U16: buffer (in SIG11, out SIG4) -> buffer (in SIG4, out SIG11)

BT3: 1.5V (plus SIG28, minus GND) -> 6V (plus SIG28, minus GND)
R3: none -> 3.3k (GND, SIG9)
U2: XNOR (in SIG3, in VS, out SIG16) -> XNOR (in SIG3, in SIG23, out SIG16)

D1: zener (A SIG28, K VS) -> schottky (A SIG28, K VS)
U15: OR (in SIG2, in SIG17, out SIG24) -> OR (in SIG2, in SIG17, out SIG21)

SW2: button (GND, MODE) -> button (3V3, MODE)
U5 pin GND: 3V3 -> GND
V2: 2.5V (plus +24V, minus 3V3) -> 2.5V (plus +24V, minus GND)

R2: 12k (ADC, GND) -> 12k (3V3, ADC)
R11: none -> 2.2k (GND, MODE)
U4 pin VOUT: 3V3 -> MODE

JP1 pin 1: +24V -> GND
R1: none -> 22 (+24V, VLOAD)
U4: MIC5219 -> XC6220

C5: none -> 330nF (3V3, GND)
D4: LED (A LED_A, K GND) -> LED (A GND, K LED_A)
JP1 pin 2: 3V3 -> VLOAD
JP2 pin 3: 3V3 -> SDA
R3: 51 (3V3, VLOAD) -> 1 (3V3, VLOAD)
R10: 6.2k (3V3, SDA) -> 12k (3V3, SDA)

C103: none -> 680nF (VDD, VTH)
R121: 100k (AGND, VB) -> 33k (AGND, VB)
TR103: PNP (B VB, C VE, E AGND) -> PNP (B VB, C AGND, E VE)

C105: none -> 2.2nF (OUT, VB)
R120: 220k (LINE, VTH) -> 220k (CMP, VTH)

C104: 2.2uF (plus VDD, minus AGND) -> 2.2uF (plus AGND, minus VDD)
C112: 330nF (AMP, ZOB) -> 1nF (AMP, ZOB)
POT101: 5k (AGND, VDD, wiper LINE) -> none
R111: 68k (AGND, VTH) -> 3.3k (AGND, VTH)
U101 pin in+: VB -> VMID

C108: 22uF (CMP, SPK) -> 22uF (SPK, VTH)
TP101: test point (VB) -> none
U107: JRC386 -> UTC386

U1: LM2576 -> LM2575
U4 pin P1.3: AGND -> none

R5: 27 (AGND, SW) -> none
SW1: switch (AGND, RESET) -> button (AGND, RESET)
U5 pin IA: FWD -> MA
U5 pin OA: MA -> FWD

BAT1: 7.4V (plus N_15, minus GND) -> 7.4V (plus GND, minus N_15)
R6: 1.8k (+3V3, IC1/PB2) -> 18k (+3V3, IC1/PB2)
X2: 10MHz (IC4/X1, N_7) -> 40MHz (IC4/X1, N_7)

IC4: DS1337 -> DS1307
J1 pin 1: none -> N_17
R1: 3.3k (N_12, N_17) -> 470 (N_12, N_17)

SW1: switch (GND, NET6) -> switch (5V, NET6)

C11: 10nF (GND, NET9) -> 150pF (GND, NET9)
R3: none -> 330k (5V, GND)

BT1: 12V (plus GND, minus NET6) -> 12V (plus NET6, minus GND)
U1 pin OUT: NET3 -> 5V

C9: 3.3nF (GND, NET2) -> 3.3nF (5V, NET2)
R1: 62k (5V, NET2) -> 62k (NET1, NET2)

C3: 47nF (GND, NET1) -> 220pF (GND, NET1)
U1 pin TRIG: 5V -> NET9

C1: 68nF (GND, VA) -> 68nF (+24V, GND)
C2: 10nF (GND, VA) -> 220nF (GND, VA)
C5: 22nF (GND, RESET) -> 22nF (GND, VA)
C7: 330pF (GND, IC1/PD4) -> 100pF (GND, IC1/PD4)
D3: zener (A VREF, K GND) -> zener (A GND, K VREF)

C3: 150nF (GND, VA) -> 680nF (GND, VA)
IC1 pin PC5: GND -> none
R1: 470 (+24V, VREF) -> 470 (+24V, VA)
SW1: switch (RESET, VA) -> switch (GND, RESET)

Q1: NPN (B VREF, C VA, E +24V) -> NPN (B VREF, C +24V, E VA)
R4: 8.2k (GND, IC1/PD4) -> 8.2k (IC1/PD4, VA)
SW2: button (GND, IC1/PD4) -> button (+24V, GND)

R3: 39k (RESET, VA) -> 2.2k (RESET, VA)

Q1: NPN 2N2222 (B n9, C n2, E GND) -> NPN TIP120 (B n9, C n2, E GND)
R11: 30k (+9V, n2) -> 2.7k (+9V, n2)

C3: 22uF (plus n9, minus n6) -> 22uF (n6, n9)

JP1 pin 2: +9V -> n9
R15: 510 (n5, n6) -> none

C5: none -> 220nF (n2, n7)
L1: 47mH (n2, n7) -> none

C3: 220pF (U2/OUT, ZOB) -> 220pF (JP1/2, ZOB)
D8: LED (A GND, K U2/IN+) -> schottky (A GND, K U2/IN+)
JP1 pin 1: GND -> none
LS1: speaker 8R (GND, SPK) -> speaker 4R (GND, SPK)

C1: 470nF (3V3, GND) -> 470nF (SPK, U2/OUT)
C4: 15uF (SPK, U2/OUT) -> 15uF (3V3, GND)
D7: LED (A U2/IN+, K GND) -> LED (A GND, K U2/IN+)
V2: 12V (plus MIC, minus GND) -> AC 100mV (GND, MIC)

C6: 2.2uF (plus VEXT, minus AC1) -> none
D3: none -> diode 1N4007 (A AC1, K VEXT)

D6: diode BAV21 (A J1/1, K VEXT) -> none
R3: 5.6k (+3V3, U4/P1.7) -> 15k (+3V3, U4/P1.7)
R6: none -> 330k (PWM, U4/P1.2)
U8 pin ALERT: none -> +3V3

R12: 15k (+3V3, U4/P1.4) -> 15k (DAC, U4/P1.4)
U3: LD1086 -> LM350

----------

> [YOUR OBJECTIVE]:
Scan the records above for the word "zener". Copy each line that has it.

> [EXERCISE RESULT]:
D1: zener (A SIG28, K VS) -> schottky (A SIG28, K VS)
D3: zener (A VREF, K GND) -> zener (A GND, K VREF)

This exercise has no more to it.